## WORK ITEM
Search the data for "hammer" and copy every matching line.

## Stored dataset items
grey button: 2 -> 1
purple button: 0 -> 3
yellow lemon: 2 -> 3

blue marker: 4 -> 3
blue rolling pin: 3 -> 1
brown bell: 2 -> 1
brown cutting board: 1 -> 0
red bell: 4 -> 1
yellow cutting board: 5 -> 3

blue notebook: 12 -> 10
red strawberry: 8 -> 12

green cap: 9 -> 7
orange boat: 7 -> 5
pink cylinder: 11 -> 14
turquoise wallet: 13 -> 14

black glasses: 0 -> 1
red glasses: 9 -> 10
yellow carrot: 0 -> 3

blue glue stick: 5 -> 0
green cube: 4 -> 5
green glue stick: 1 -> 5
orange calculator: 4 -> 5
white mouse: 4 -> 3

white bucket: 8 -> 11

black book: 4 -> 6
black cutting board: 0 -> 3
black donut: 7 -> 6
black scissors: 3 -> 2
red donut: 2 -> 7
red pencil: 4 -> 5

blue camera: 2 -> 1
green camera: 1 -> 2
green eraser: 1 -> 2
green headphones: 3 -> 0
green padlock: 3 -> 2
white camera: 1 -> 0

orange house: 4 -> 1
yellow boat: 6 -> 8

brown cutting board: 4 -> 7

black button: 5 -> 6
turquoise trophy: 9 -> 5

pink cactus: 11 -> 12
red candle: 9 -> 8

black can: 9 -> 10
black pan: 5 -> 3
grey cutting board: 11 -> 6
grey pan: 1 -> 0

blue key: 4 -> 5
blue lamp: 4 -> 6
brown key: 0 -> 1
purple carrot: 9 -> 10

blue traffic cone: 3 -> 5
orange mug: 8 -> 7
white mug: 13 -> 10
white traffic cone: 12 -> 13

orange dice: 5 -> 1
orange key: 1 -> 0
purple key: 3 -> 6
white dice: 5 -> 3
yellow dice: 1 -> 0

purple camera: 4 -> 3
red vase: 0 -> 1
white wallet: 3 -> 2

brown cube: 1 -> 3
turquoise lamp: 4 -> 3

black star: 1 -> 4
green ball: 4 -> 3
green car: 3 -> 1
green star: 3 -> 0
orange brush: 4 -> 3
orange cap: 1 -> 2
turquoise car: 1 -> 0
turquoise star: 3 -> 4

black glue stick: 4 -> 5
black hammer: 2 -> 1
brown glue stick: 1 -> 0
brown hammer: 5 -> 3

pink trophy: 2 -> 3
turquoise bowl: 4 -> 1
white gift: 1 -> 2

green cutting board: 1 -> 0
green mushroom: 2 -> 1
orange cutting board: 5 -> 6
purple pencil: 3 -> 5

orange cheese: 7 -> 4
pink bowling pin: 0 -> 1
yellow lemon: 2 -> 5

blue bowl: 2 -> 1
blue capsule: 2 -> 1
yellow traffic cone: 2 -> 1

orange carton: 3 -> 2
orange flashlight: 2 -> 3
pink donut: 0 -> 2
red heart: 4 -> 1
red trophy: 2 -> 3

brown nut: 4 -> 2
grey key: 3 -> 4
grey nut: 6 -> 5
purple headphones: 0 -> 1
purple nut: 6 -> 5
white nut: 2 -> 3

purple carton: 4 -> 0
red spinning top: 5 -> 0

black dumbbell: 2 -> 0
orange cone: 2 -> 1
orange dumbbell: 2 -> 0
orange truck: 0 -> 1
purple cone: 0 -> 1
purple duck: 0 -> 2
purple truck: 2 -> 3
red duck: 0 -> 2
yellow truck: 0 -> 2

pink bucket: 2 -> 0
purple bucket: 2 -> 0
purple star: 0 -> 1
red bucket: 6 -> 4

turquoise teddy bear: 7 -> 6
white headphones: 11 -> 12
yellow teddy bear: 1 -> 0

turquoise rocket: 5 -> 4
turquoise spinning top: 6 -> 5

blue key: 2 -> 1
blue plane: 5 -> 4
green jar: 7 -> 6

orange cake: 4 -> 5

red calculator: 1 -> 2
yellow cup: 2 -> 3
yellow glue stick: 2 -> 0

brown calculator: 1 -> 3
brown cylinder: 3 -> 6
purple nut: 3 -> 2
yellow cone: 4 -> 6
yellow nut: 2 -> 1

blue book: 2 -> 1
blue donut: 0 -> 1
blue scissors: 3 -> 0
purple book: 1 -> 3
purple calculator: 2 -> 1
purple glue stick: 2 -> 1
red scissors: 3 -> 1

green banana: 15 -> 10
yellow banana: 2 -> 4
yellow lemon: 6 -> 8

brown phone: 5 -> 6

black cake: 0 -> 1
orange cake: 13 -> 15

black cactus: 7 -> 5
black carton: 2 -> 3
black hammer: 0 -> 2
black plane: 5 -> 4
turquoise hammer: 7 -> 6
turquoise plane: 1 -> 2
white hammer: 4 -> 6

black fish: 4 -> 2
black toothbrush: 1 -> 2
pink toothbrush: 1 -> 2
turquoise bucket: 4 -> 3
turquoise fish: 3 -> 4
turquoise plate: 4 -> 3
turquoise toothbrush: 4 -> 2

## RESULT OF THIS TASK
black hammer: 2 -> 1
brown hammer: 5 -> 3
black hammer: 0 -> 2
turquoise hammer: 7 -> 6
white hammer: 4 -> 6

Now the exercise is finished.